---------- SUPPLIED DATA
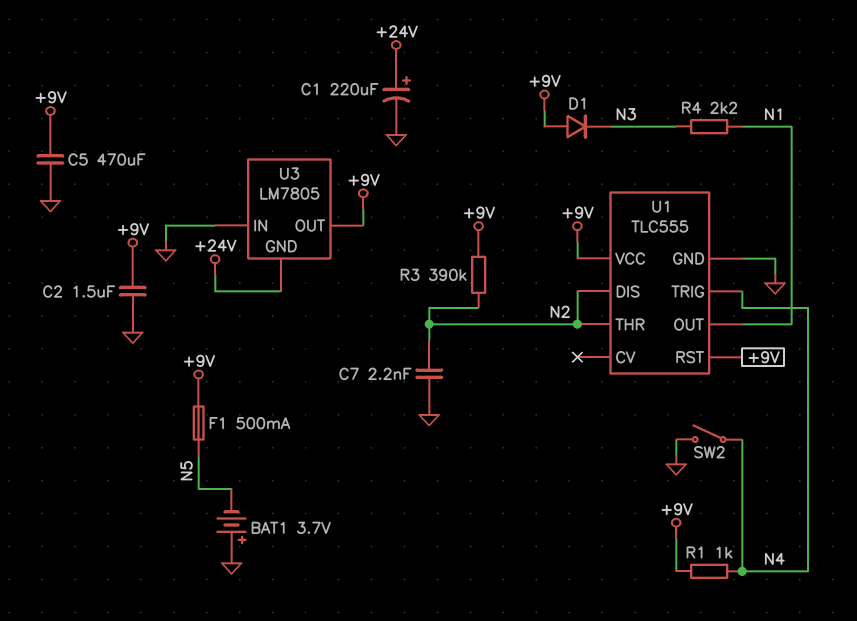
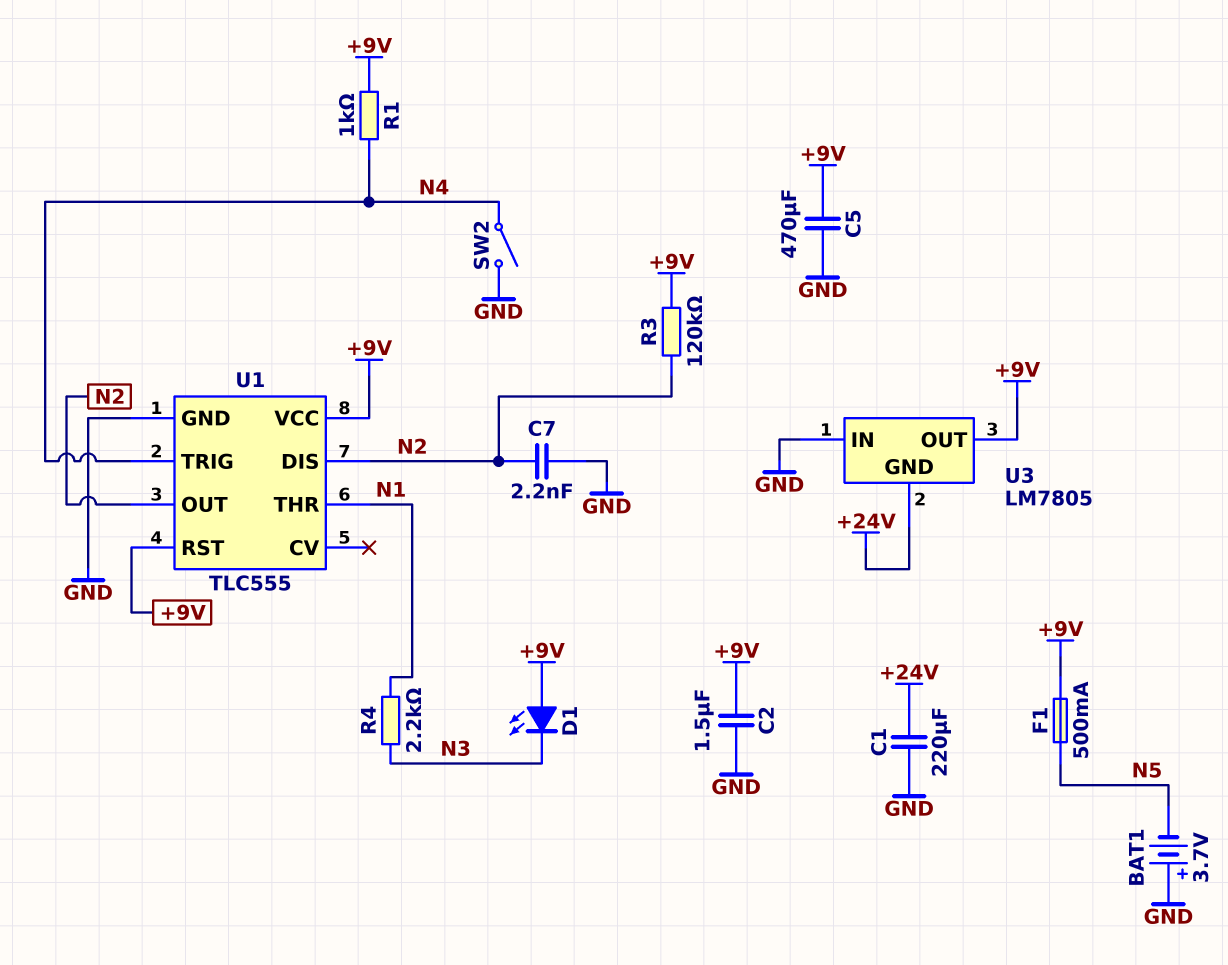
C1: 220uF (plus +24V, minus GND) -> 220uF (+24V, GND)
D1: diode (A +9V, K N3) -> LED (A +9V, K N3)
R3: 390k (+9V, N2) -> 120k (+9V, N2)
U1 pin OUT: N1 -> N2
U1 pin THR: N2 -> N1

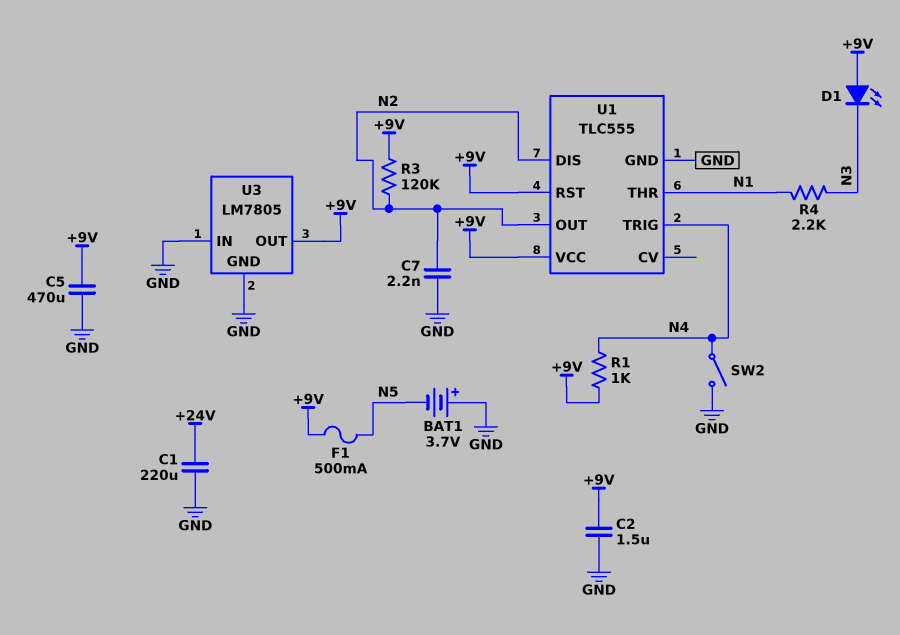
U3 pin GND: +24V -> GND

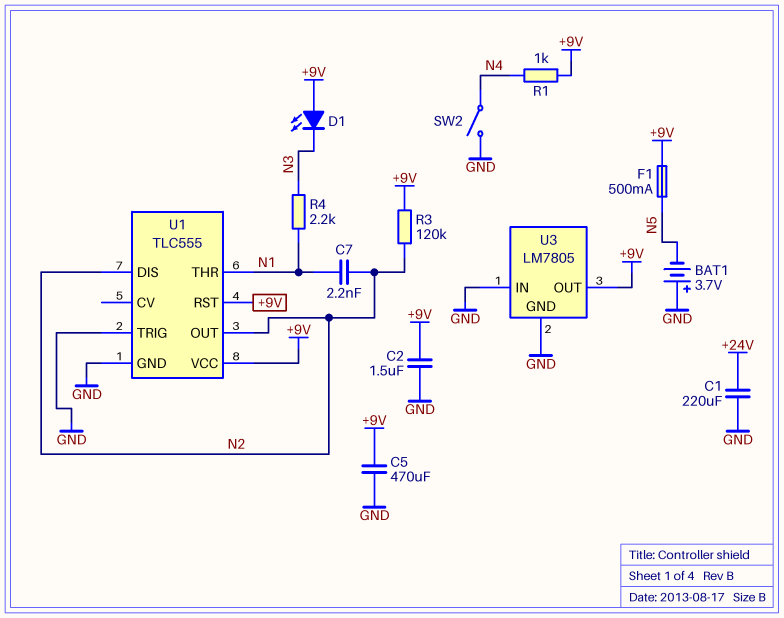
C7: 2.2nF (GND, N2) -> 2.2nF (N1, N2)
U1 pin TRIG: N4 -> GND

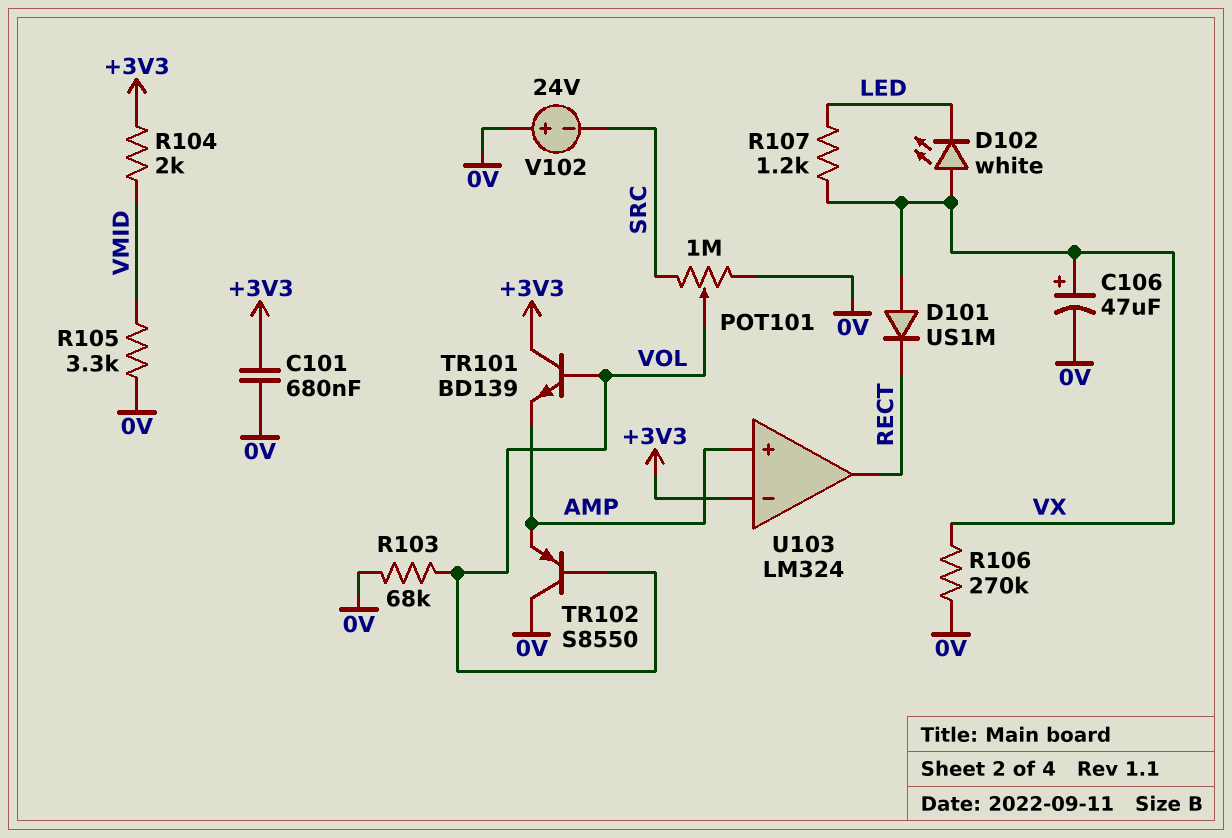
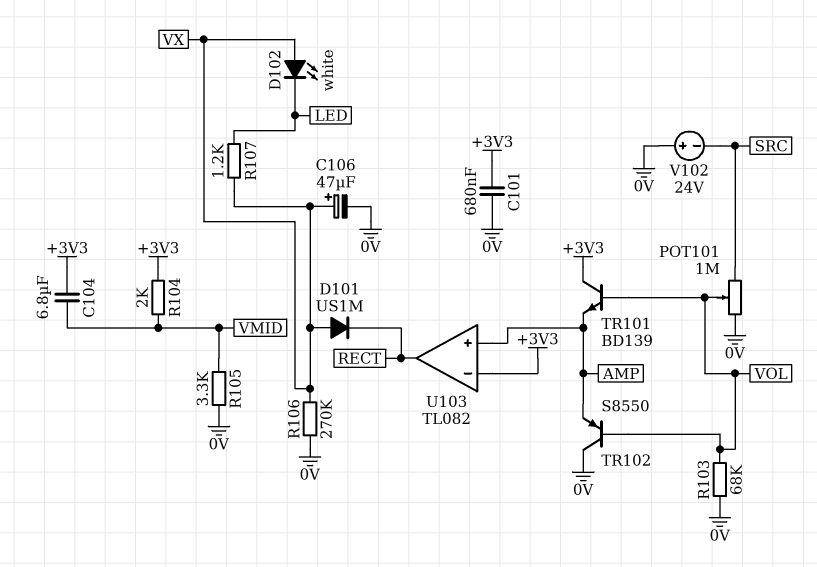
C104: none -> 6.8uF (+3V3, VMID)
U103: LM324 -> TL082

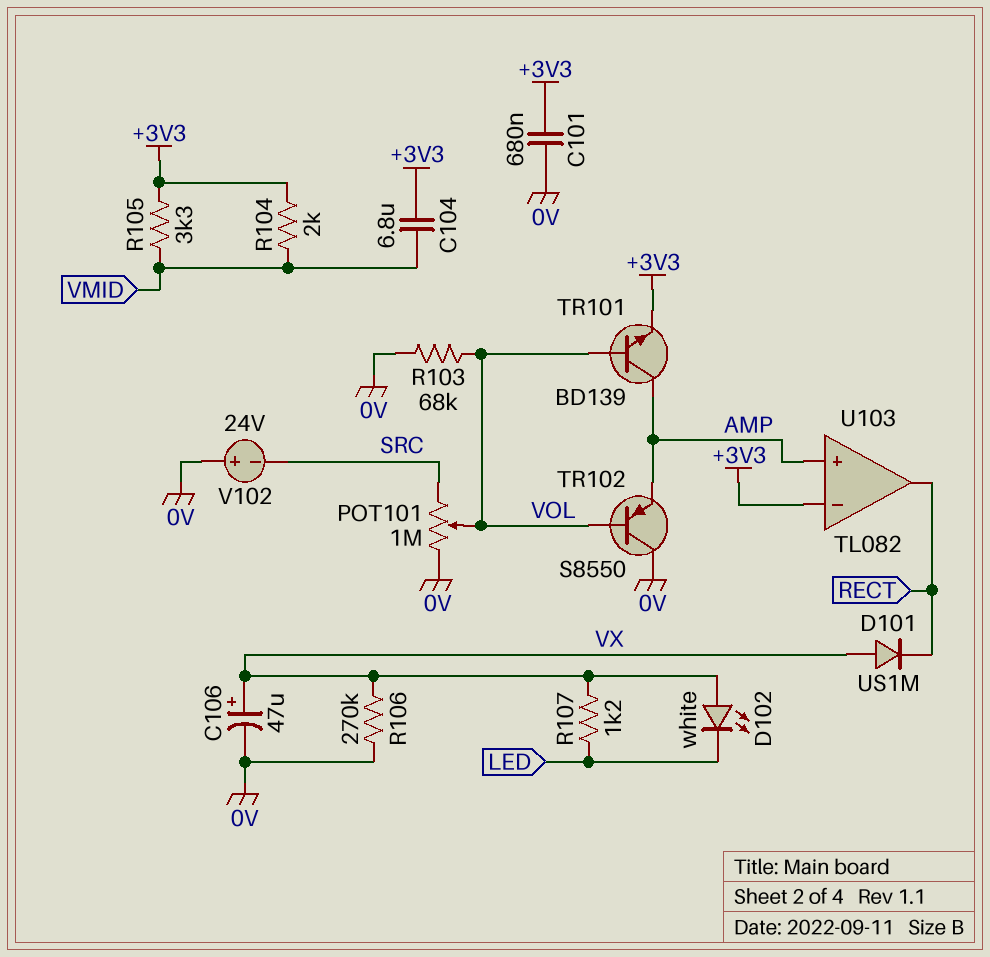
R105: 3.3k (0V, VMID) -> 3.3k (+3V3, VMID)
TR101: NPN BD139 (B VOL, C +3V3, E AMP) -> NPN BD139 (B VOL, C AMP, E +3V3)

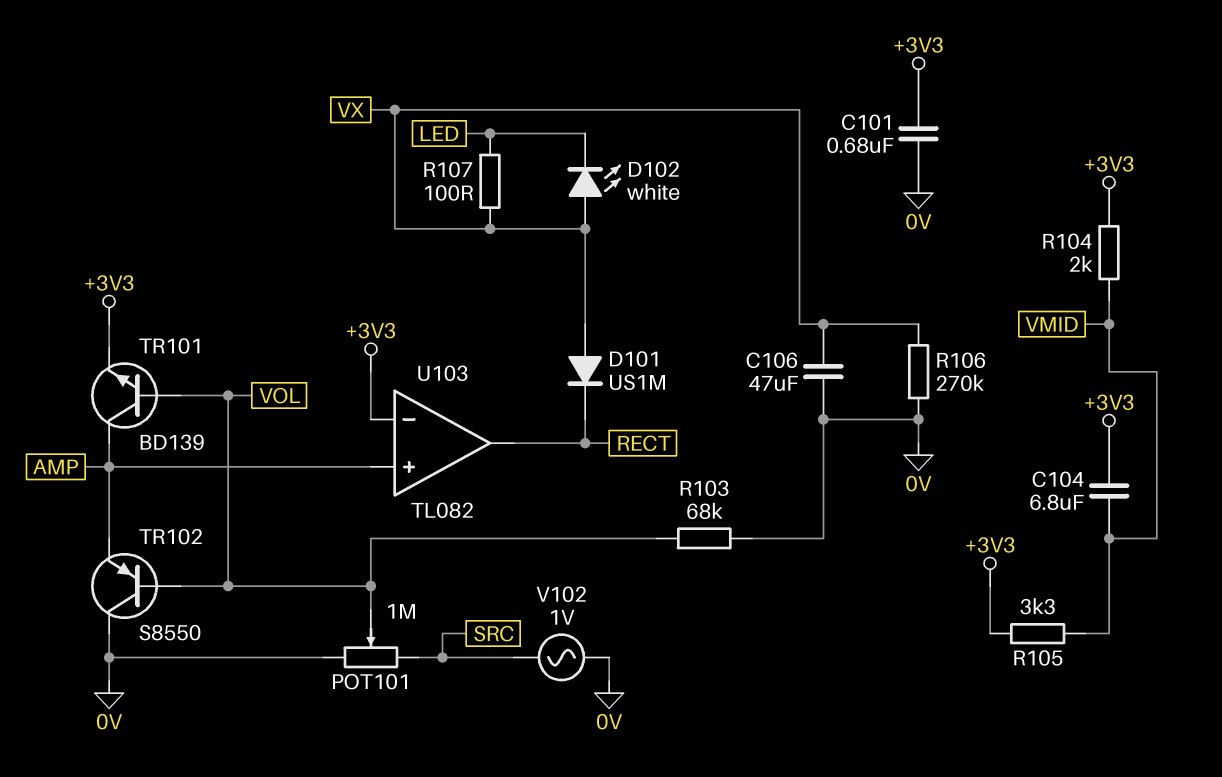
C106: 47uF (plus VX, minus 0V) -> 47uF (0V, VX)
R107: 1.2k (LED, VX) -> 100 (LED, VX)
V102: 24V (plus 0V, minus SRC) -> AC 1V (0V, SRC)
--------------------
Across the data above, how many lines contain "minus"? Reply with a bare number.

▶ SOLUTION
3